Try it -> Go through the data and copy each line where the string "book" appears.

Records for this task ->
━━━━━━━━━━
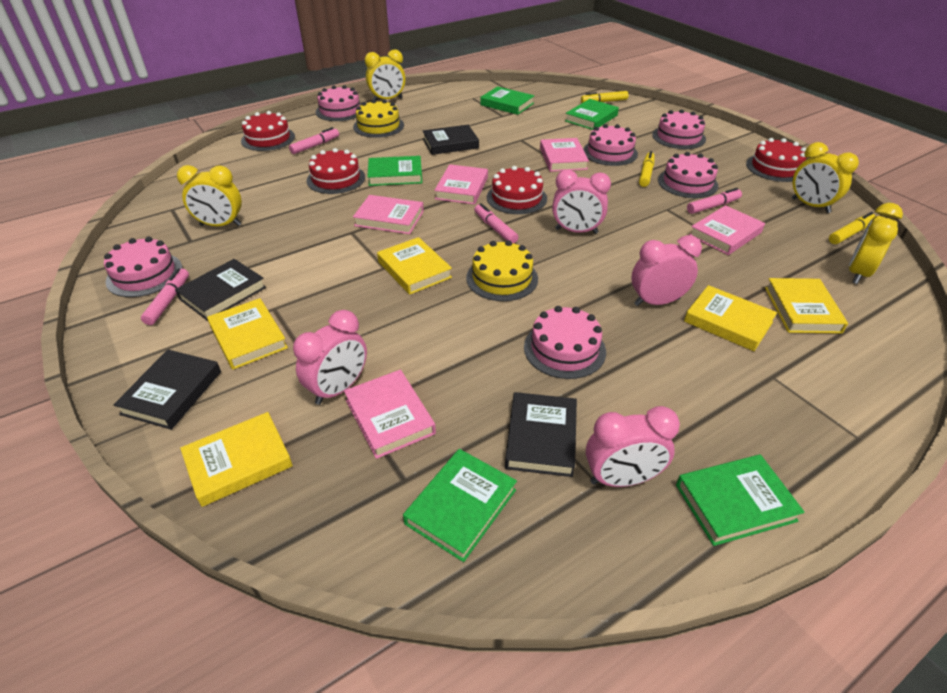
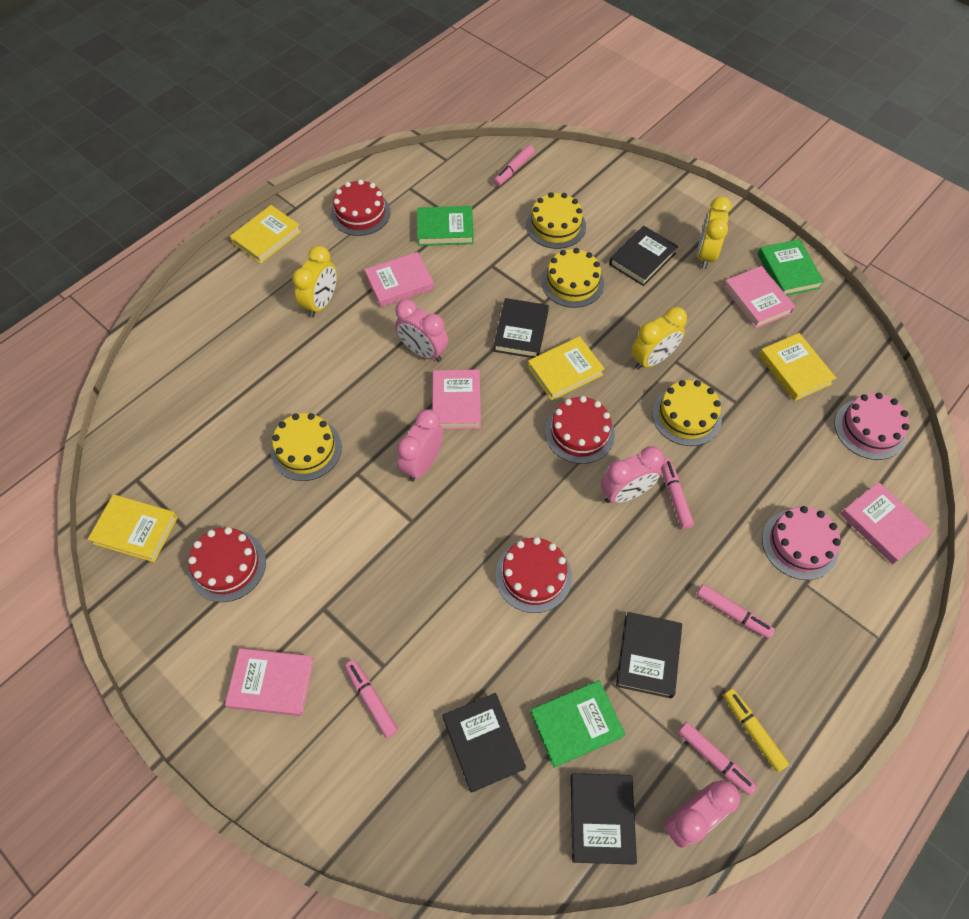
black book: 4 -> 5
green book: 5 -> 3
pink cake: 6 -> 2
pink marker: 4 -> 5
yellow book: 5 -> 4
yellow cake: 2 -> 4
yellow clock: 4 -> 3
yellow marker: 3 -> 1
━━━━━━━━━━
Your solution ->
black book: 4 -> 5
green book: 5 -> 3
yellow book: 5 -> 4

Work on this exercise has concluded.